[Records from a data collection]

□ □ □ □

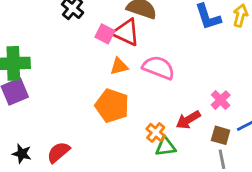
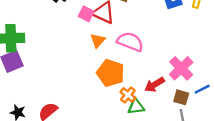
orange triangle: (119, 66) -> (98, 41), turned -35
pink cross: (221, 100) -> (181, 68), size x1.5
orange pentagon: (112, 106) -> (110, 73), moved

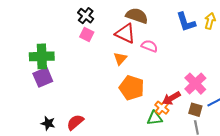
pink square: (86, 14) -> (87, 34), moved
pink semicircle: (130, 42) -> (149, 46), moved, size x0.7
orange cross: (128, 95) -> (162, 108), moved

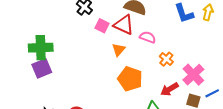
pink square: (87, 34) -> (102, 26), moved
orange cross: (162, 108) -> (166, 59), moved

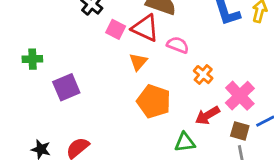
green cross: (41, 48) -> (32, 59), size x0.6
purple square: (42, 68) -> (66, 87), moved

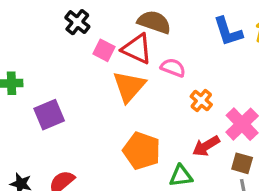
orange triangle: (138, 62) -> (129, 86), size x1.6
orange pentagon: (154, 101) -> (142, 151), moved

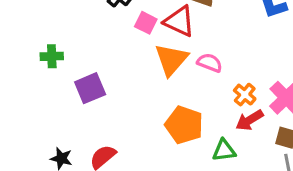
pink semicircle: (173, 68) -> (210, 63), moved
orange cross: (201, 101) -> (245, 95), moved

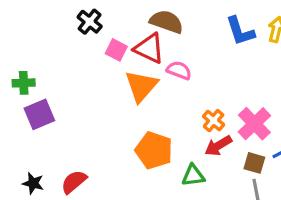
pink semicircle: (210, 63) -> (179, 70), moved
purple square: (90, 88) -> (39, 114), moved

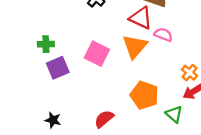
pink square: (116, 50) -> (97, 54), moved, size x1.5
green triangle: (193, 175) -> (174, 114), turned 48
red semicircle: (74, 182) -> (104, 119), moved

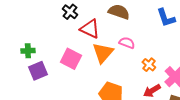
red triangle: (141, 18) -> (90, 29), moved
orange cross: (189, 73) -> (149, 65), moved

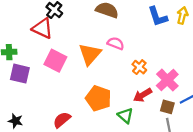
red triangle: (90, 29) -> (42, 28), moved
purple square: (38, 71) -> (20, 74), turned 36

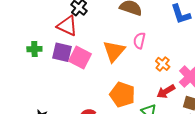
pink semicircle: (116, 43) -> (139, 41), turned -98
purple square: (20, 74) -> (62, 52), moved

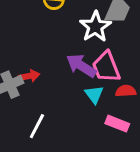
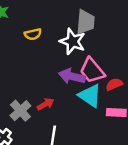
red arrow: (29, 76) -> (45, 104), moved
cyan triangle: (94, 94) -> (90, 96), size x1.5

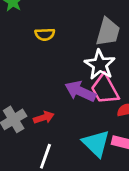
white star: (73, 41) -> (100, 65), moved
cyan triangle: (90, 96) -> (96, 143), moved

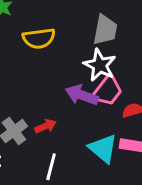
yellow semicircle: (45, 34) -> (39, 38), size x1.5
pink trapezoid: (105, 89) -> (107, 91), turned -108

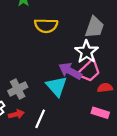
red arrow: (46, 126) -> (16, 114), moved
cyan triangle: (103, 149) -> (57, 86), moved

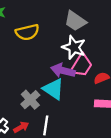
gray trapezoid: (94, 27) -> (75, 21), turned 120
gray cross: (18, 89) -> (30, 100), moved

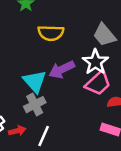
purple arrow: (63, 71) -> (62, 69), moved, turned -55
cyan triangle: (53, 89) -> (35, 81), moved

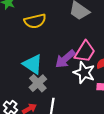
white star: (95, 62) -> (84, 73), moved
purple arrow: (62, 69) -> (65, 59), moved

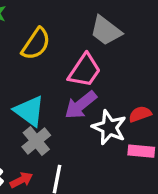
yellow semicircle: (35, 21) -> (36, 44), turned -45
pink trapezoid: (85, 52) -> (85, 70), moved

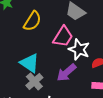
purple arrow: (81, 105) -> (66, 73), moved
white star: (109, 127) -> (79, 49), moved

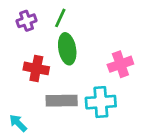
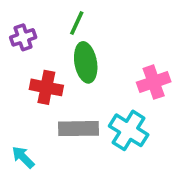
purple cross: (27, 21) -> (23, 37), moved
cyan cross: (101, 102) -> (129, 130), turned 36

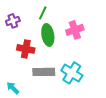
pink cross: (154, 82) -> (75, 30), moved

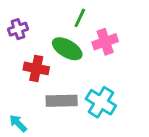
green line: (43, 13) -> (80, 18), moved
green ellipse: (48, 35) -> (67, 49), turned -50

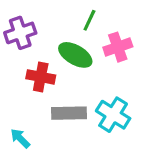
purple cross: (18, 29) -> (20, 33), size x1.4

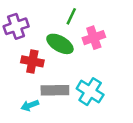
cyan arrow: (20, 138) -> (30, 105), moved, turned -66

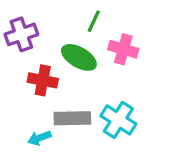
pink cross: (94, 38) -> (123, 49), turned 35

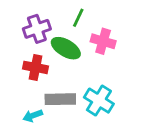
purple cross: (21, 34) -> (37, 29), moved

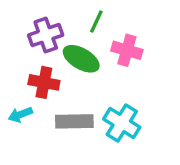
cyan arrow: (33, 116) -> (20, 115), moved

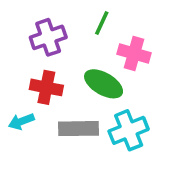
green ellipse: (81, 59) -> (104, 84), moved
cyan cross: (122, 123) -> (129, 130), turned 36

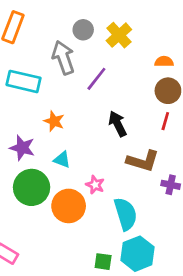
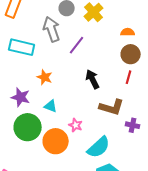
cyan semicircle: (126, 214) -> (99, 147), turned 65

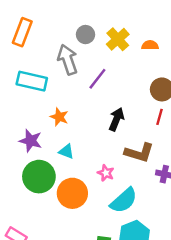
orange semicircle: (128, 32) -> (150, 45), moved
black arrow: (93, 79) -> (117, 119), turned 48
pink star: (76, 125) -> (106, 173), moved

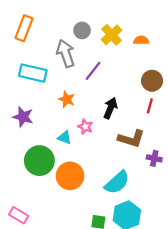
orange star: (59, 117) -> (67, 99), moved
purple star: (31, 141) -> (23, 117), moved
pink star: (106, 173) -> (85, 127), moved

□ □ □ □

* Aim of the exercise:
Set down word for word the lines from the opening of the entries above through the line that contains "red arrow: (46, 126) -> (16, 114), moved", and omit every picture.

* Exercise solution:
orange triangle: (119, 66) -> (98, 41), turned -35
pink cross: (221, 100) -> (181, 68), size x1.5
orange pentagon: (112, 106) -> (110, 73), moved

pink square: (86, 14) -> (87, 34), moved
pink semicircle: (130, 42) -> (149, 46), moved, size x0.7
orange cross: (128, 95) -> (162, 108), moved

pink square: (87, 34) -> (102, 26), moved
orange cross: (162, 108) -> (166, 59), moved

green cross: (41, 48) -> (32, 59), size x0.6
purple square: (42, 68) -> (66, 87), moved

orange triangle: (138, 62) -> (129, 86), size x1.6
orange pentagon: (154, 101) -> (142, 151), moved

pink semicircle: (173, 68) -> (210, 63), moved
orange cross: (201, 101) -> (245, 95), moved

pink semicircle: (210, 63) -> (179, 70), moved
purple square: (90, 88) -> (39, 114), moved

pink square: (116, 50) -> (97, 54), moved, size x1.5
green triangle: (193, 175) -> (174, 114), turned 48
red semicircle: (74, 182) -> (104, 119), moved

red triangle: (141, 18) -> (90, 29), moved
orange cross: (189, 73) -> (149, 65), moved

red triangle: (90, 29) -> (42, 28), moved
purple square: (38, 71) -> (20, 74), turned 36

pink semicircle: (116, 43) -> (139, 41), turned -98
purple square: (20, 74) -> (62, 52), moved

red arrow: (29, 76) -> (45, 104), moved
cyan triangle: (94, 94) -> (90, 96), size x1.5

white star: (73, 41) -> (100, 65), moved
cyan triangle: (90, 96) -> (96, 143), moved

yellow semicircle: (45, 34) -> (39, 38), size x1.5
pink trapezoid: (105, 89) -> (107, 91), turned -108

red arrow: (46, 126) -> (16, 114), moved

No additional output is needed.